[Opening EXERCISE INPUT section]

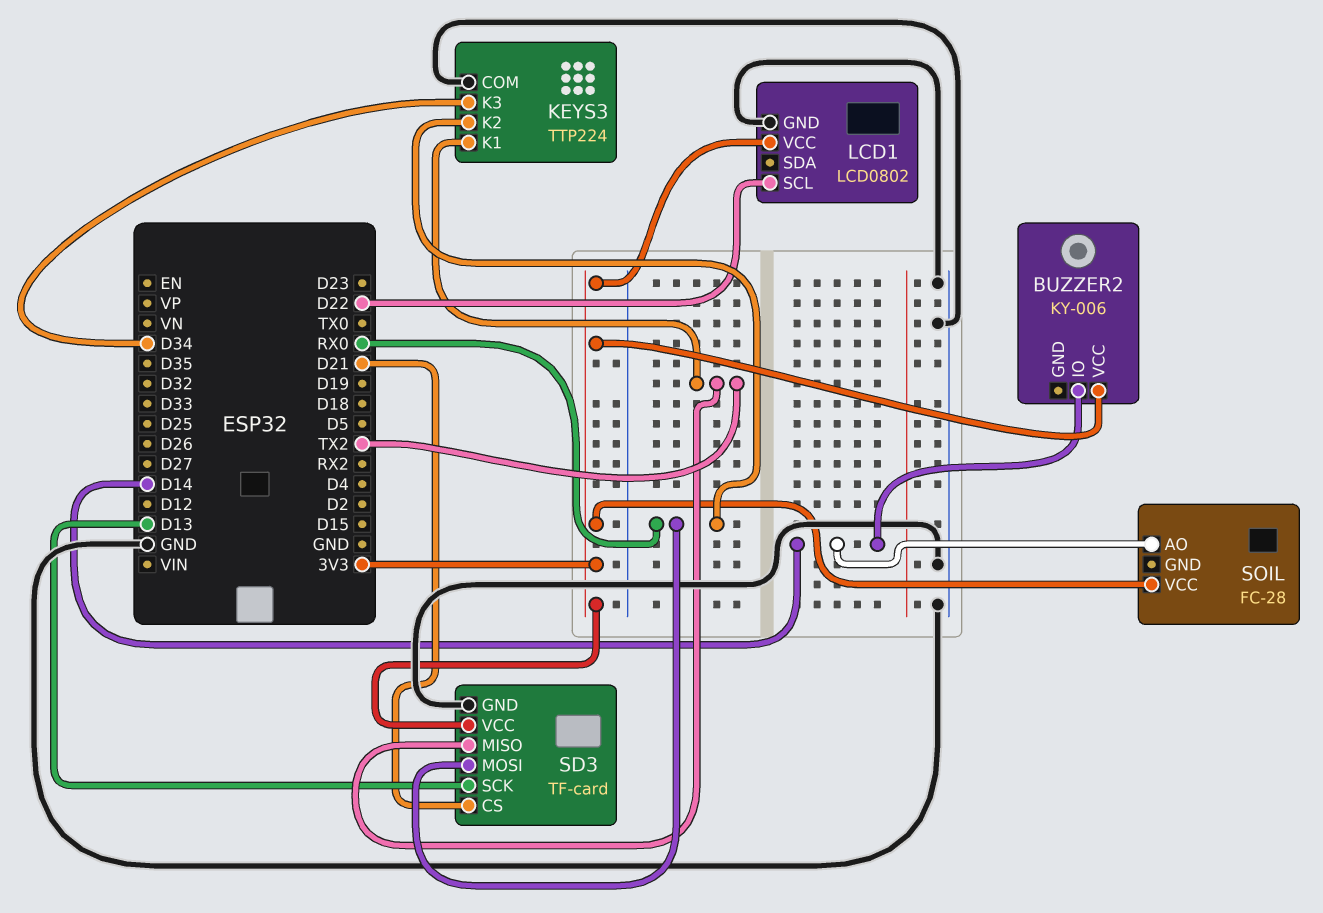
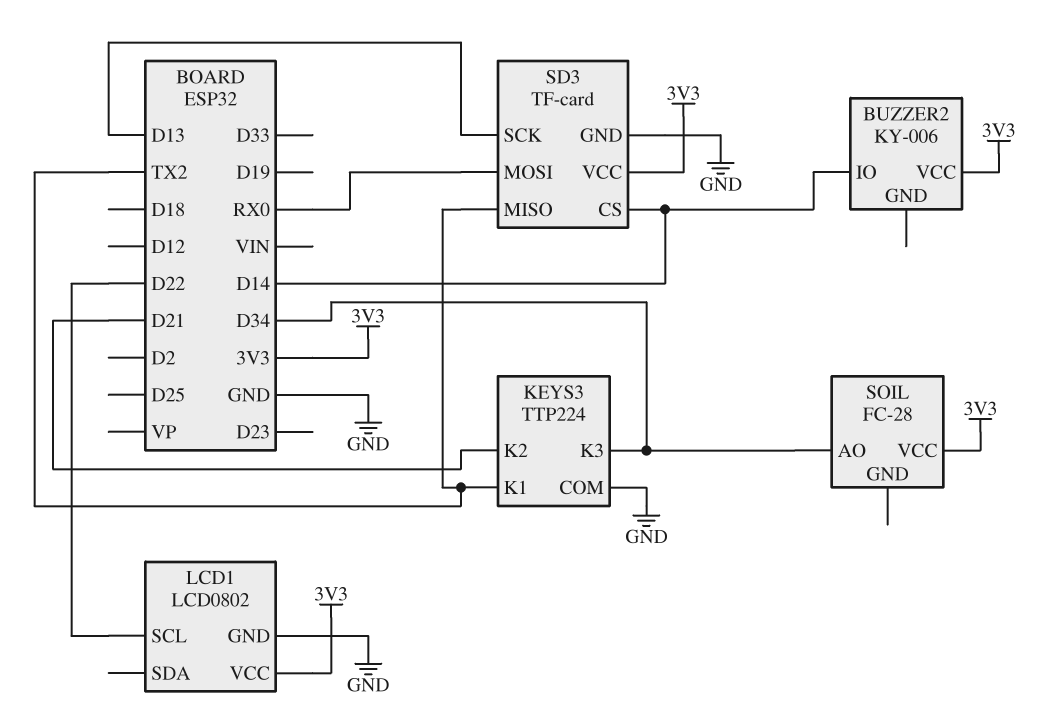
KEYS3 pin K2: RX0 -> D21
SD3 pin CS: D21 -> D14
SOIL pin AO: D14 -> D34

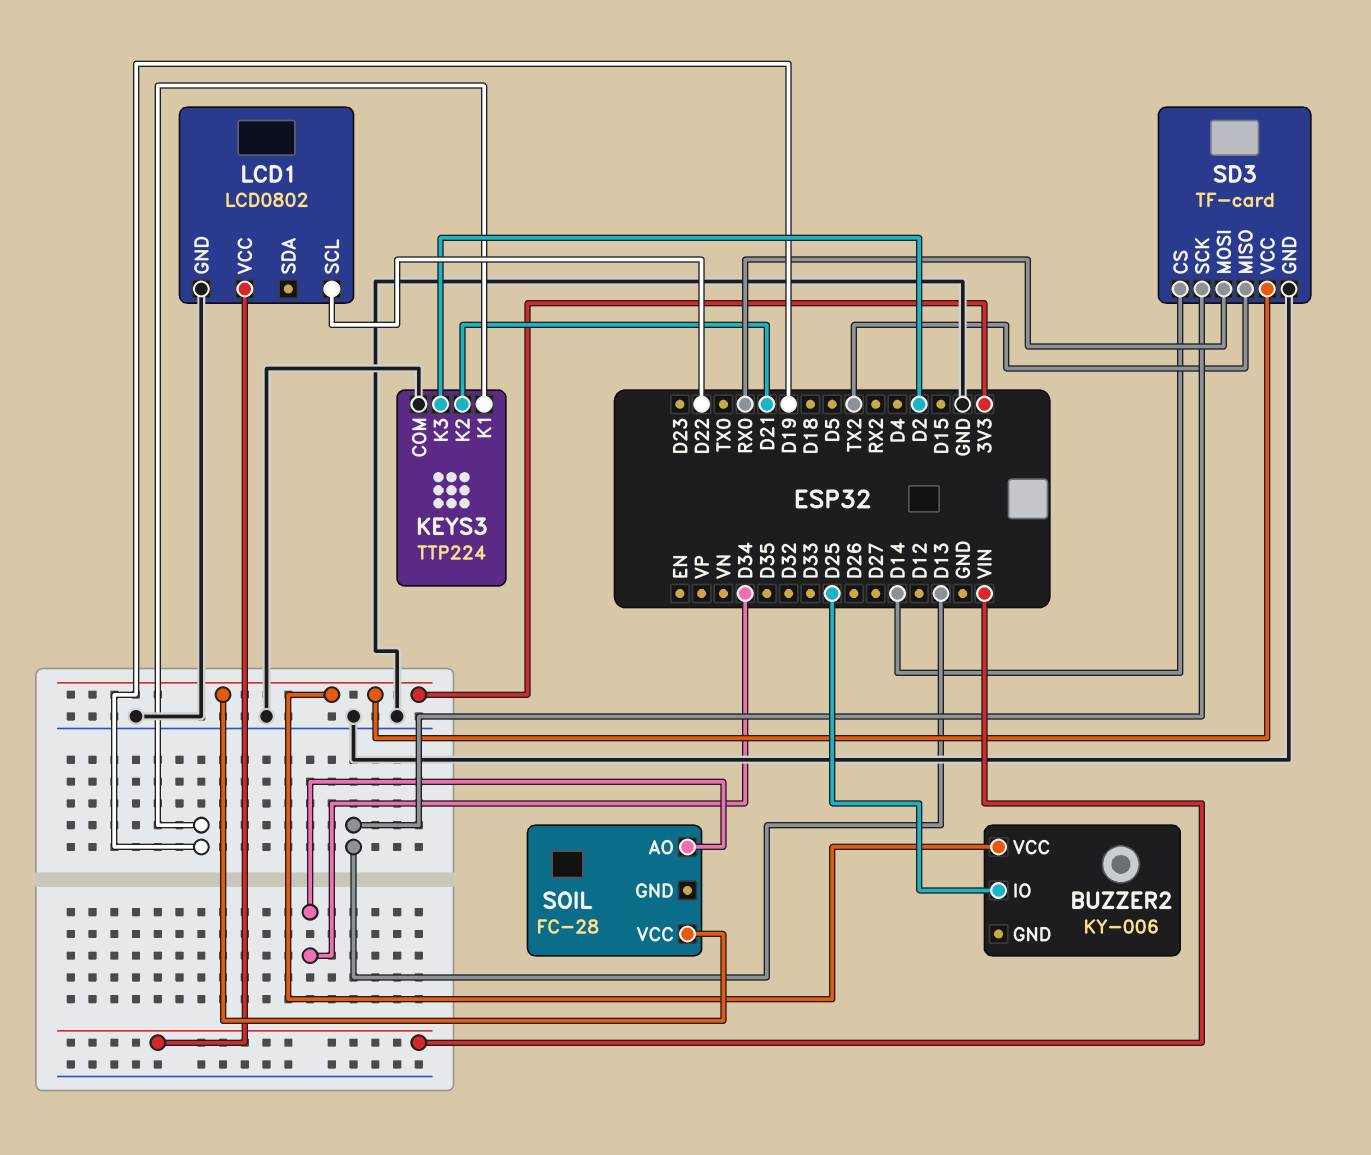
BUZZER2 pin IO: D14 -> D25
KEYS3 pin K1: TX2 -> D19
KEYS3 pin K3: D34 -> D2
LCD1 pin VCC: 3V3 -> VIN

[Closing EXERCISE INPUT section]

Copy every record exactly as written, leaving out the pictures.

KEYS3 pin K2: RX0 -> D21
SD3 pin CS: D21 -> D14
SOIL pin AO: D14 -> D34

BUZZER2 pin IO: D14 -> D25
KEYS3 pin K1: TX2 -> D19
KEYS3 pin K3: D34 -> D2
LCD1 pin VCC: 3V3 -> VIN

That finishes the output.